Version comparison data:
=== Begin Enclosure ===

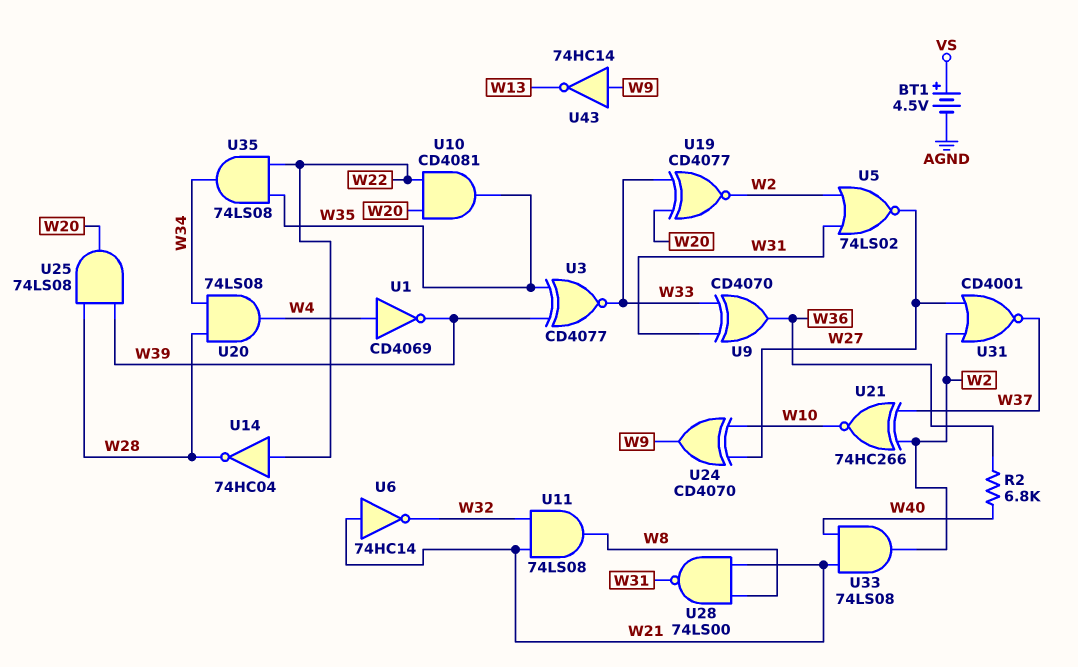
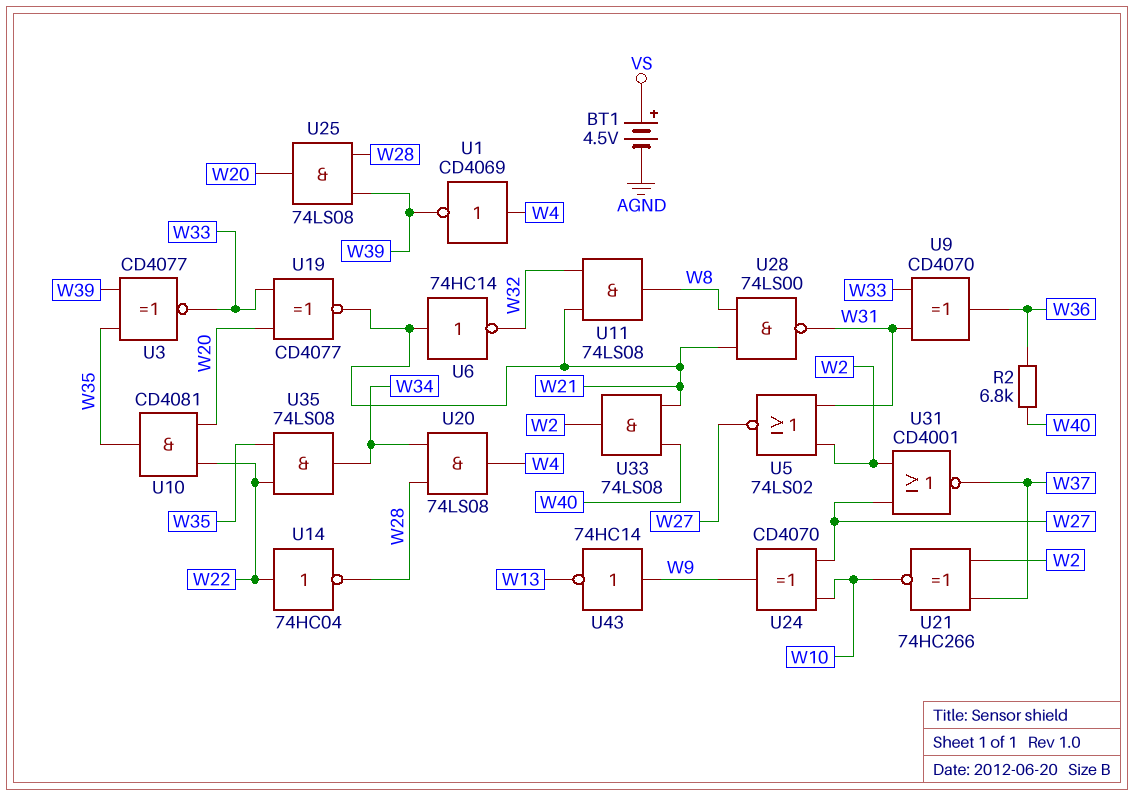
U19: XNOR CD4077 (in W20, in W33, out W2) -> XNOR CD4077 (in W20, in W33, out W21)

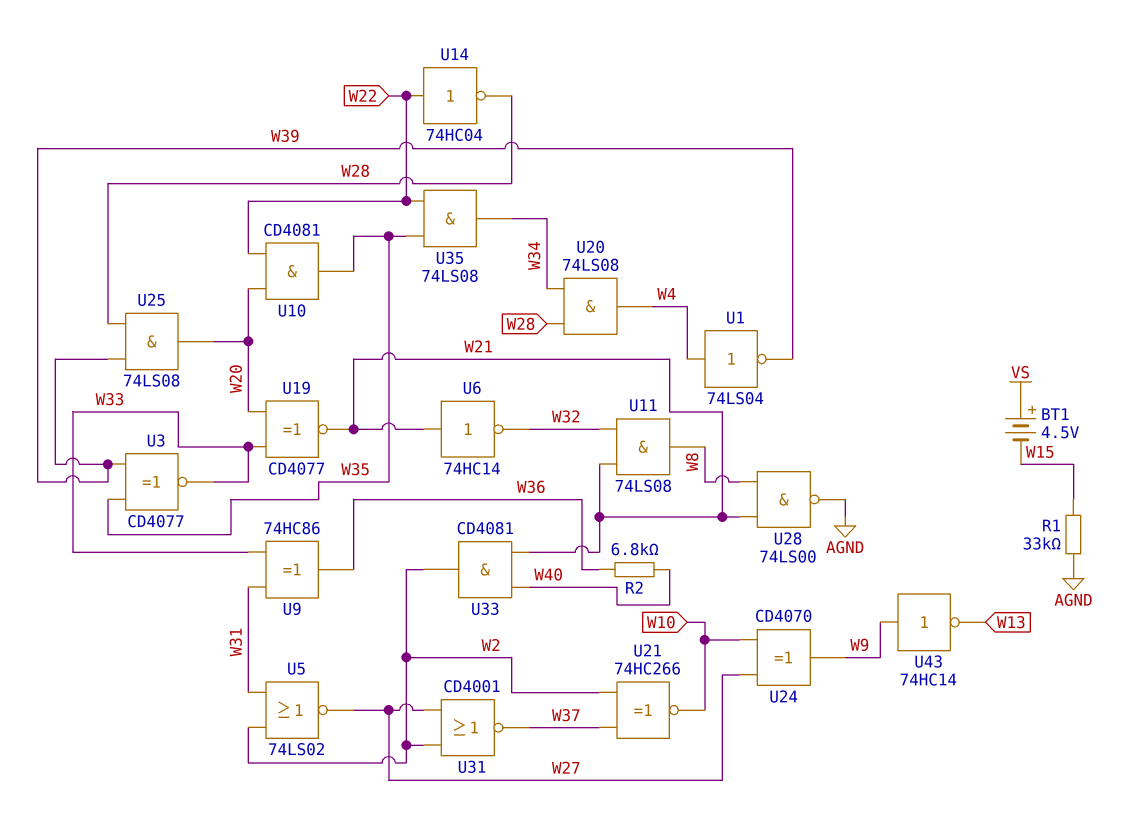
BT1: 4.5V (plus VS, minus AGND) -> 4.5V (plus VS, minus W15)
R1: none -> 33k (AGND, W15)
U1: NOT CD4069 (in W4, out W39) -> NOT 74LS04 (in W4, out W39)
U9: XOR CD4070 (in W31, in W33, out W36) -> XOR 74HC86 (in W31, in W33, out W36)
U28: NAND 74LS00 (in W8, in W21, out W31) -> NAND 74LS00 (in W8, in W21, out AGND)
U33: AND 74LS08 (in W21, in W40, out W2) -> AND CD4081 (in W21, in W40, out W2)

=== End Enclosure ===

Beginning with the line that contains "U9: XOR CD4070", return every line through the end of the data above, exactly as written.

### Problem solution
U9: XOR CD4070 (in W31, in W33, out W36) -> XOR 74HC86 (in W31, in W33, out W36)
U28: NAND 74LS00 (in W8, in W21, out W31) -> NAND 74LS00 (in W8, in W21, out AGND)
U33: AND 74LS08 (in W21, in W40, out W2) -> AND CD4081 (in W21, in W40, out W2)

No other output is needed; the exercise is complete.